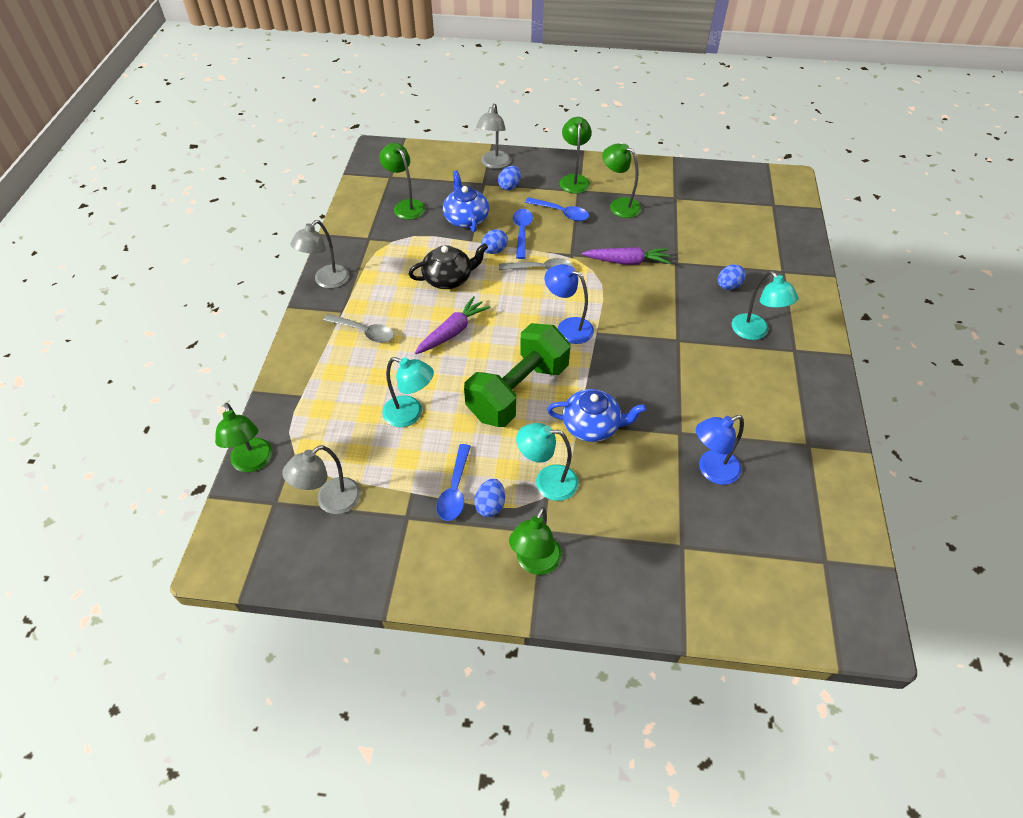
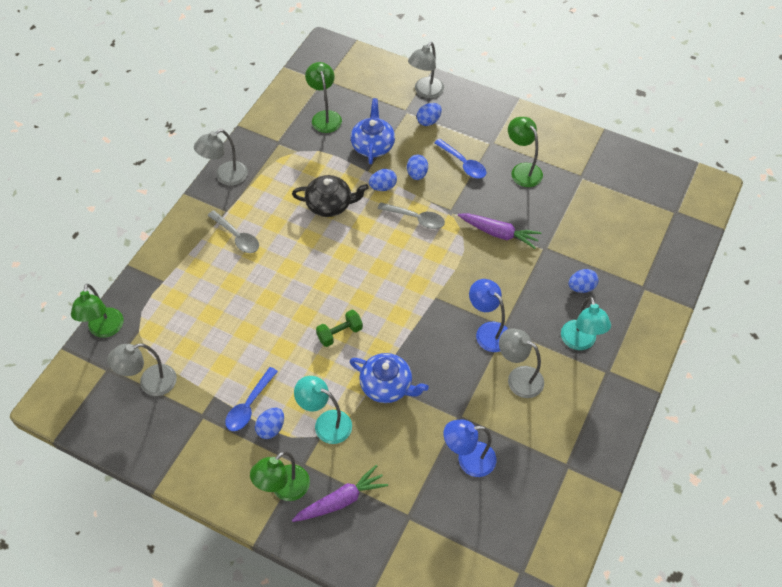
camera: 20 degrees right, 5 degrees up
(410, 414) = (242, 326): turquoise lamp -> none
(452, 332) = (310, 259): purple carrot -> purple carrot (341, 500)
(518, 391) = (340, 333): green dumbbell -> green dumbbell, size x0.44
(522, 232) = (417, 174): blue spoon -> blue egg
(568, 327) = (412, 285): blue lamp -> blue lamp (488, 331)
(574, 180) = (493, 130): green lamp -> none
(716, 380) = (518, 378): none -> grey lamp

**Work item:**
Go through the records above and copy every line with the word "green".

**Solution to the exercise:**
(518, 391) = (340, 333): green dumbbell -> green dumbbell, size x0.44
(574, 180) = (493, 130): green lamp -> none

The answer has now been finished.